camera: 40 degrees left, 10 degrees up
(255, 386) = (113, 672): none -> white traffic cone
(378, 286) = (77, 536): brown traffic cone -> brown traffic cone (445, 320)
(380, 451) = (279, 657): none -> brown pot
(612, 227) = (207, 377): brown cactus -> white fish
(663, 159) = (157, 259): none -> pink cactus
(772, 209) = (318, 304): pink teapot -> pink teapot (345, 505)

■ ■ ■

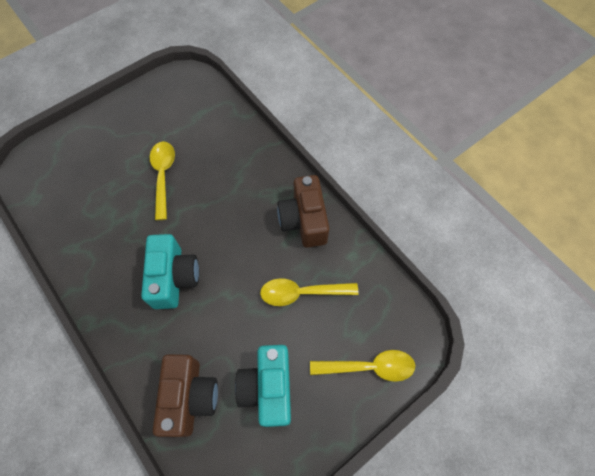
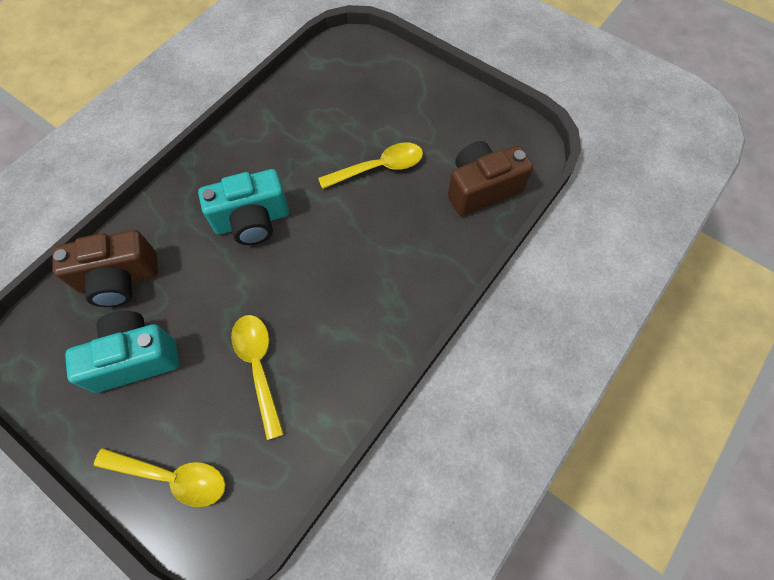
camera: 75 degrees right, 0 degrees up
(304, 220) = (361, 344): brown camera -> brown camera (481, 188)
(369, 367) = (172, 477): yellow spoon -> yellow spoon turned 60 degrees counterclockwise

■ ■ ■

> [ASSIGNED TASK]: Print the lines above from the one with "camera: 40 degrees left, 10 degrees up" through the one with "(772, 209) = (318, 304): pink", both included, exactly as written and nothing more.

> [RESPONSE TO THE TASK]:
camera: 40 degrees left, 10 degrees up
(255, 386) = (113, 672): none -> white traffic cone
(378, 286) = (77, 536): brown traffic cone -> brown traffic cone (445, 320)
(380, 451) = (279, 657): none -> brown pot
(612, 227) = (207, 377): brown cactus -> white fish
(663, 159) = (157, 259): none -> pink cactus
(772, 209) = (318, 304): pink teapot -> pink teapot (345, 505)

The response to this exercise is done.